▶ WHAT NEEDS TO BE DONE
Only one span of the listing below is wanted: the lines from the one with "IR pin OUT: GP14 -> GP6" through the one with "IR3 pin OUT: GP22 -> GP4", reproduced exactly, both ends kept.

▶ DATA EXTRACTS
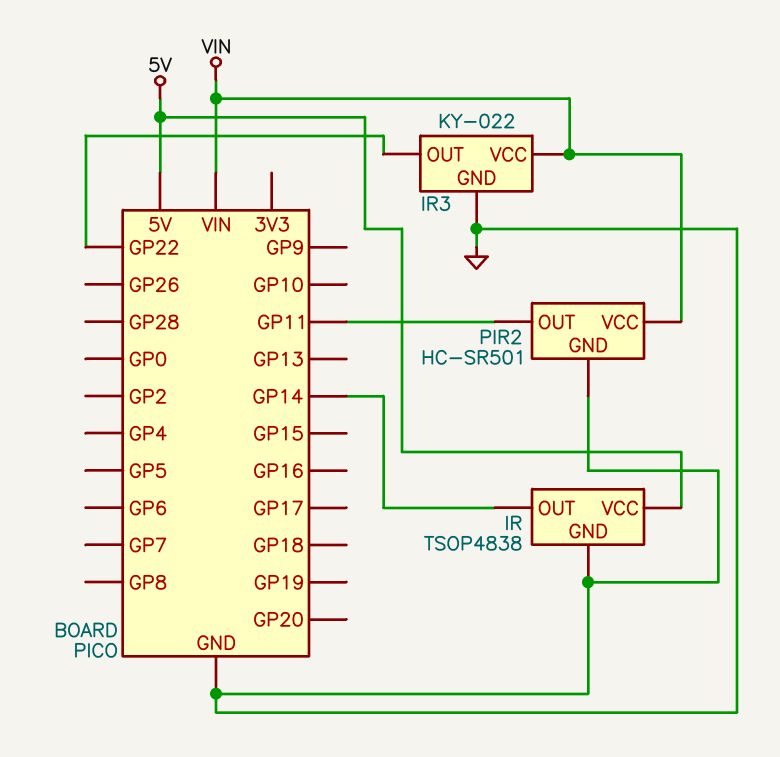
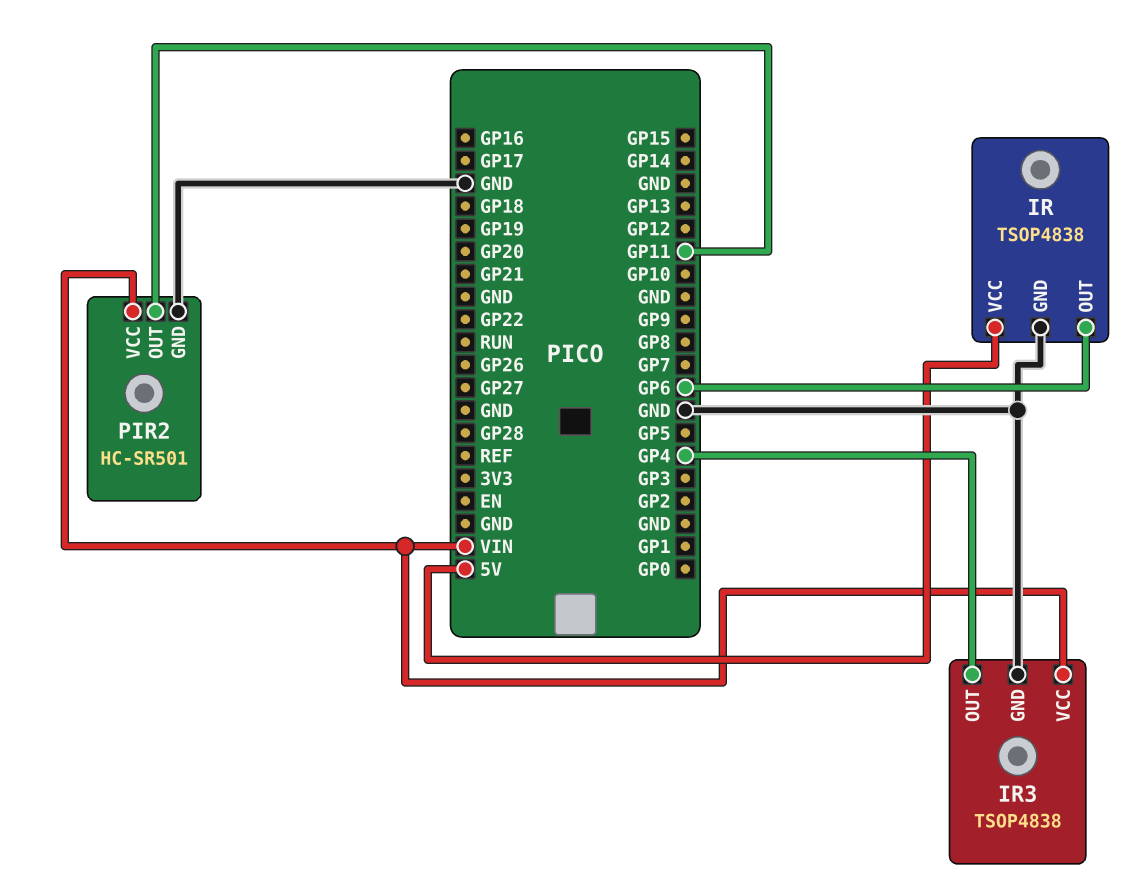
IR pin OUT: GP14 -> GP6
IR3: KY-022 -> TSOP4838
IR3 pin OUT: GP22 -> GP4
==
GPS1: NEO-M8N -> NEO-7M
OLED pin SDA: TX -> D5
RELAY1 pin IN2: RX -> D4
* * *
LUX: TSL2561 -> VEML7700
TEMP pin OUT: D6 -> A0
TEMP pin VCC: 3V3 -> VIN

▶ YOUR SOLUTION
IR pin OUT: GP14 -> GP6
IR3: KY-022 -> TSOP4838
IR3 pin OUT: GP22 -> GP4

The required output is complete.